» **REQUIREMENT**: Starting at the line that contains "AUDIO3 pin GND: none -> GND", return every line down to the end of the records below, exactly as written.

-------- INPUT RECORDS

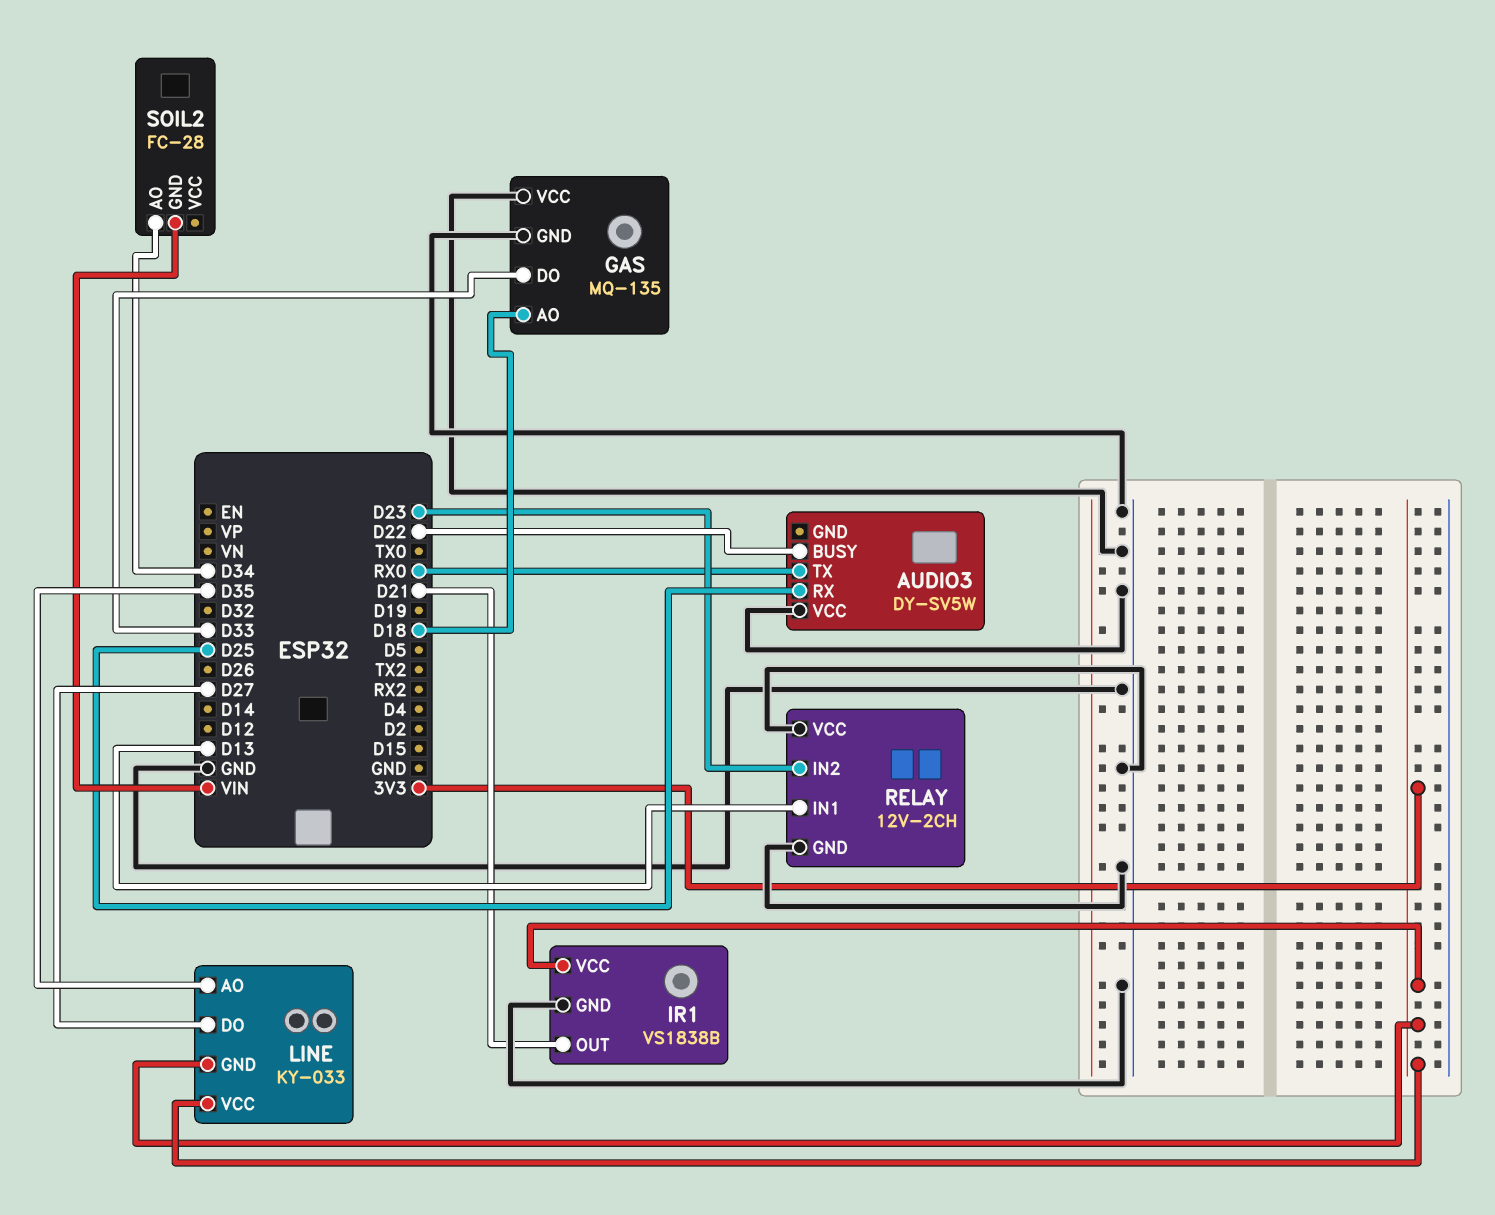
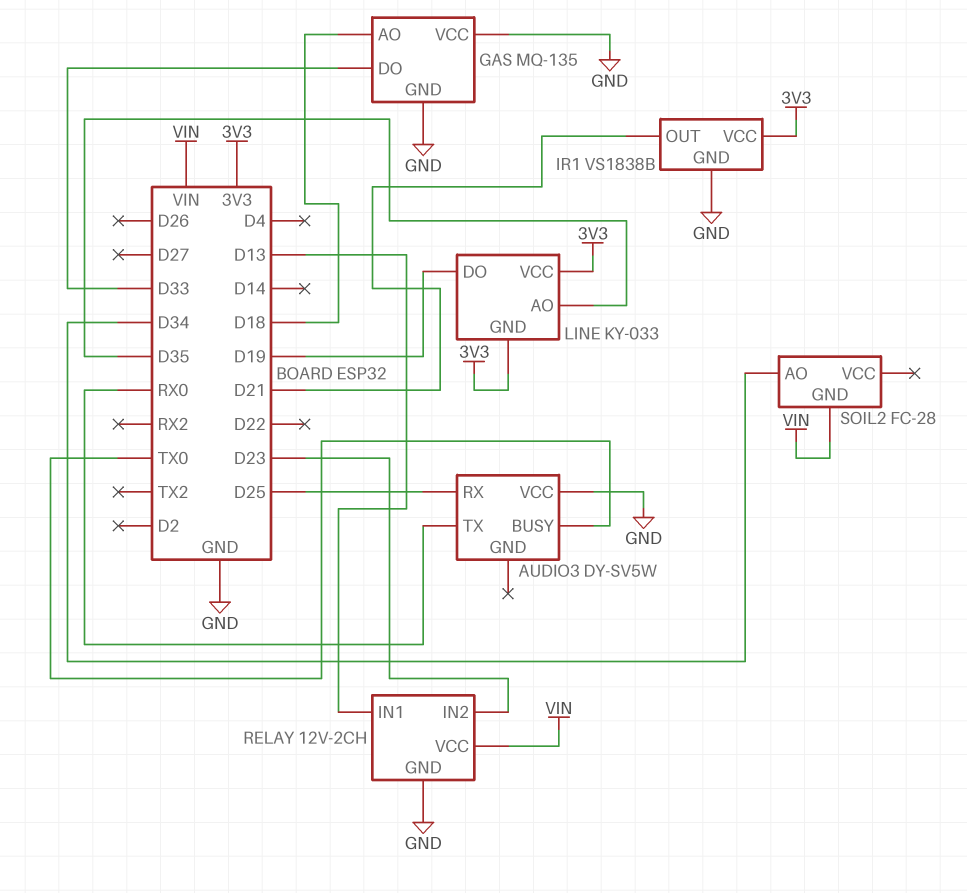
AUDIO3 pin BUSY: D22 -> TX0
LINE pin DO: D27 -> D19
RELAY pin VCC: GND -> VIN

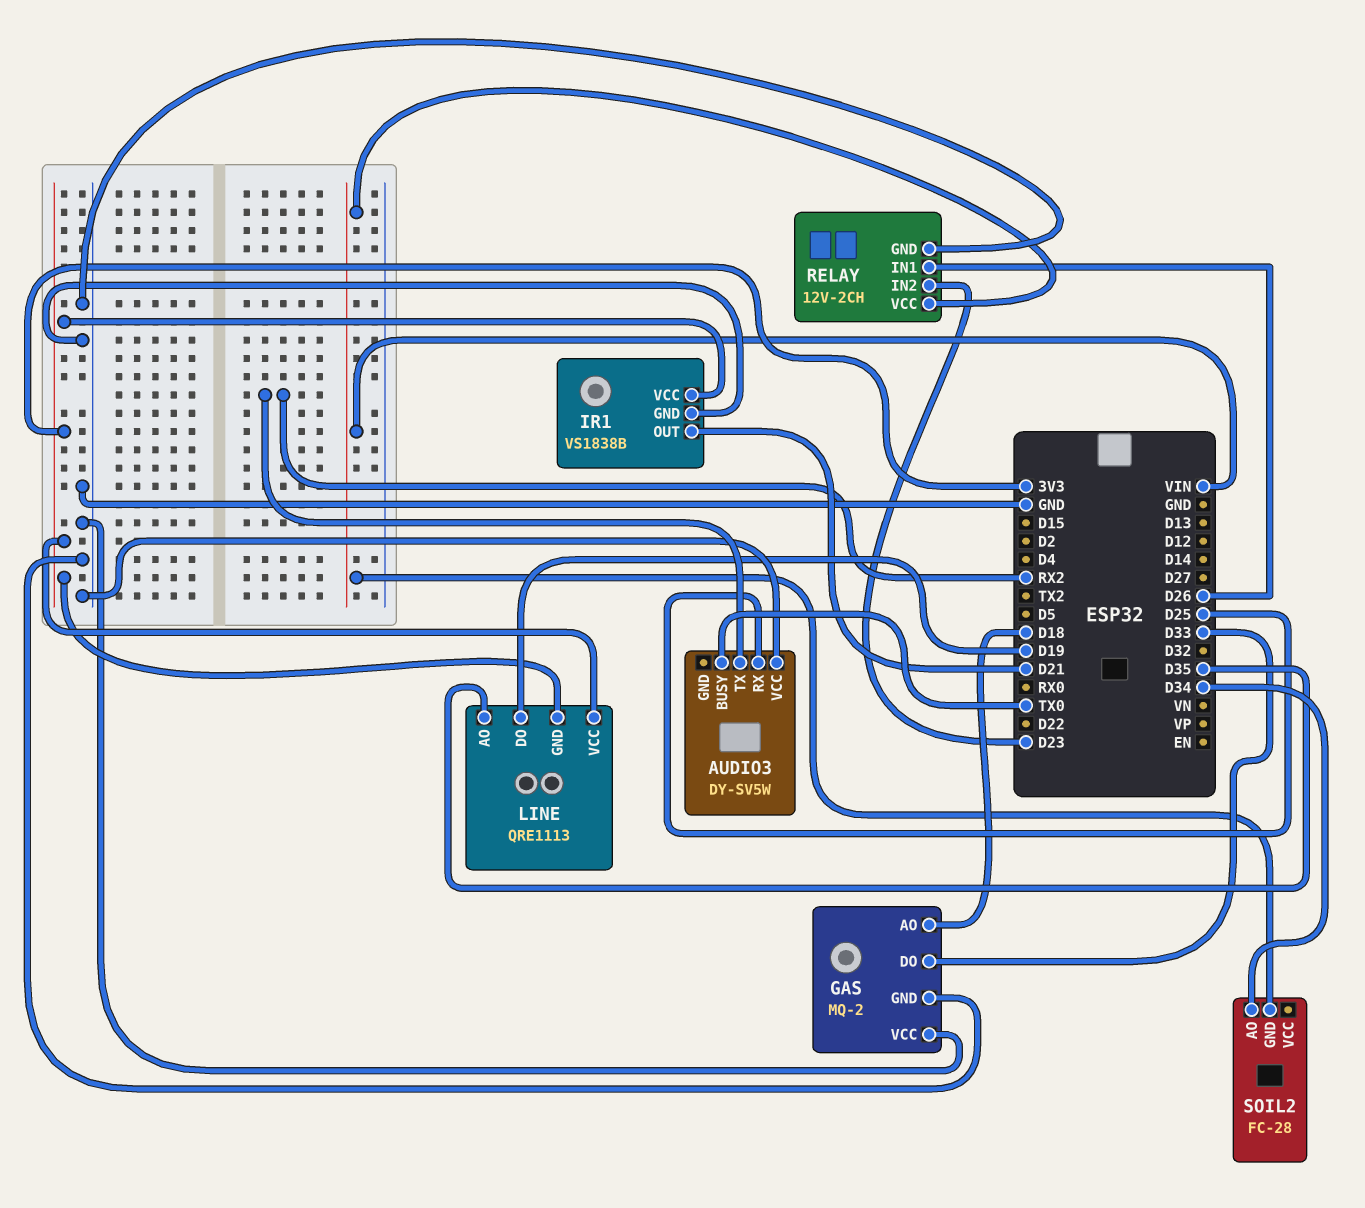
AUDIO3 pin TX: RX0 -> RX2
GAS: MQ-135 -> MQ-2
LINE: KY-033 -> QRE1113
RELAY pin IN1: D13 -> D26

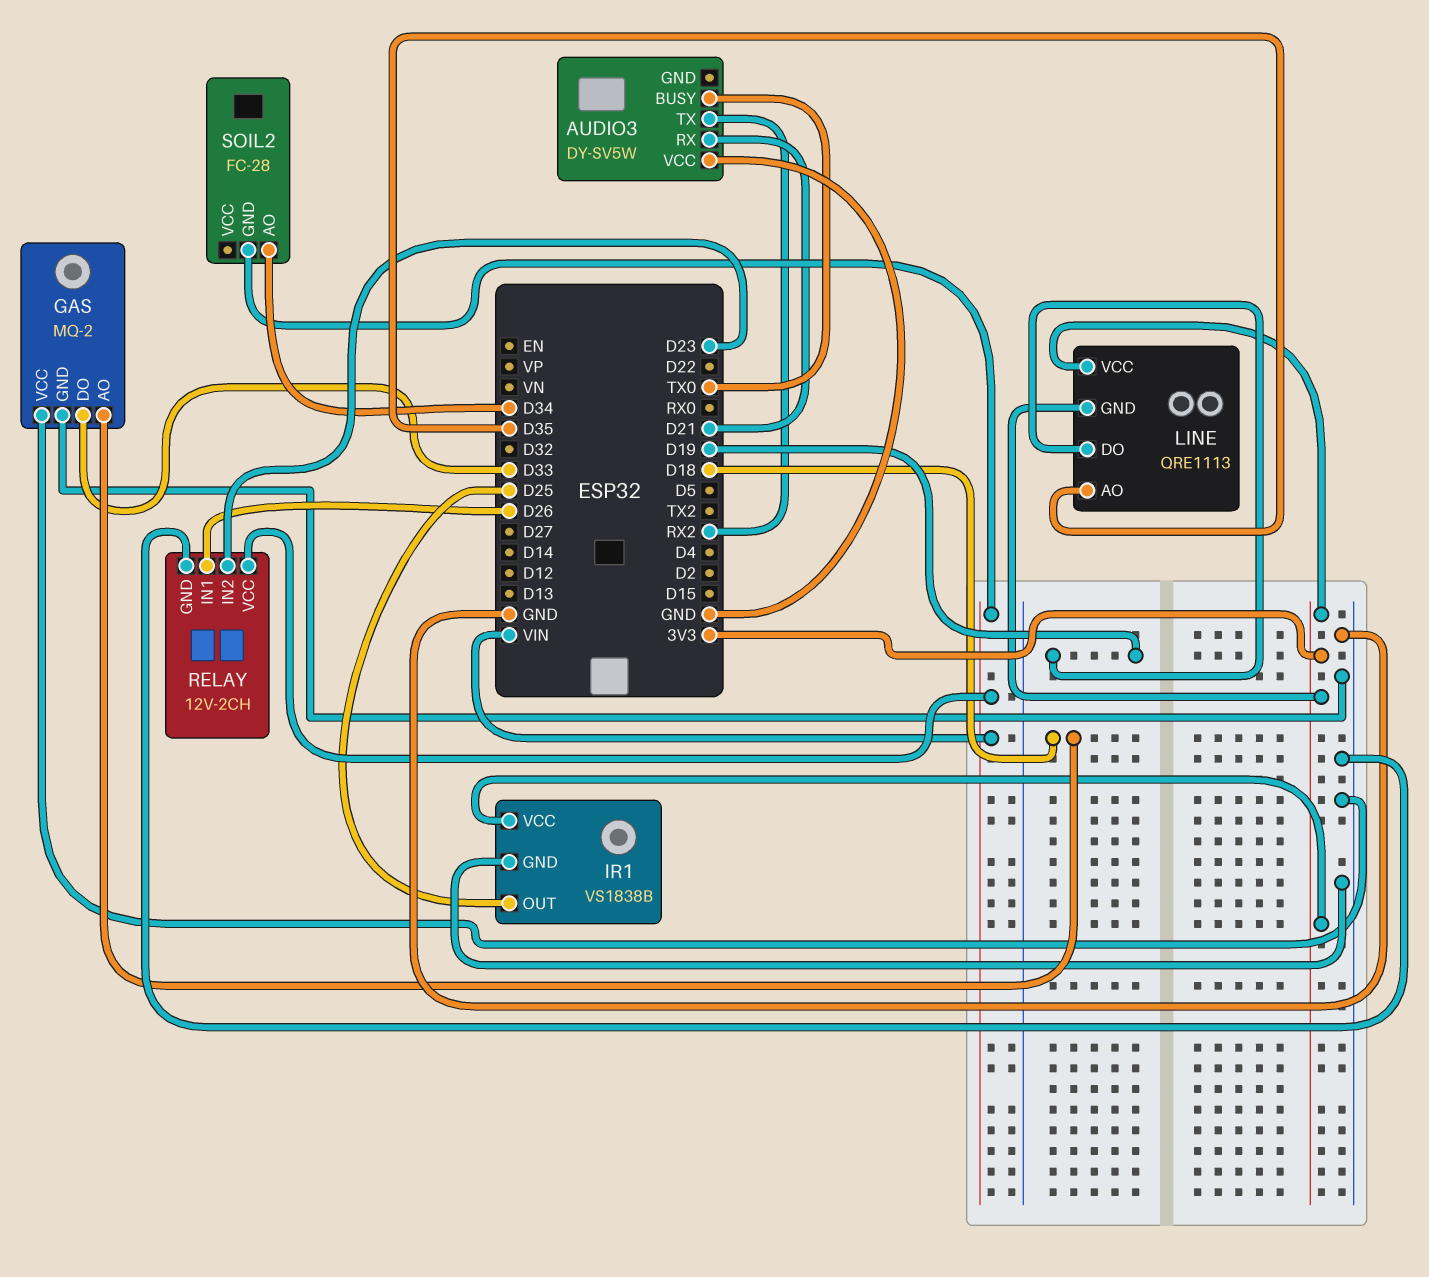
AUDIO3 pin RX: D25 -> D21
IR1 pin OUT: D21 -> D25

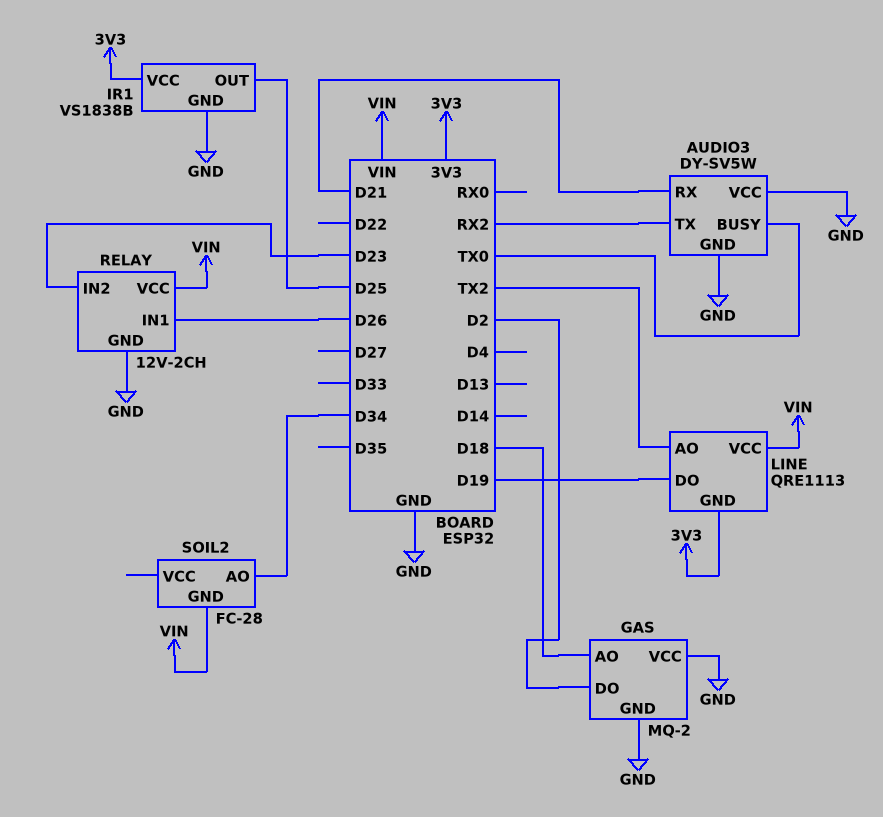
AUDIO3 pin GND: none -> GND
GAS pin DO: D33 -> D2
LINE pin AO: D35 -> TX2
LINE pin VCC: 3V3 -> VIN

----------------

» **ANSWER TO THIS PROBLEM**:
AUDIO3 pin GND: none -> GND
GAS pin DO: D33 -> D2
LINE pin AO: D35 -> TX2
LINE pin VCC: 3V3 -> VIN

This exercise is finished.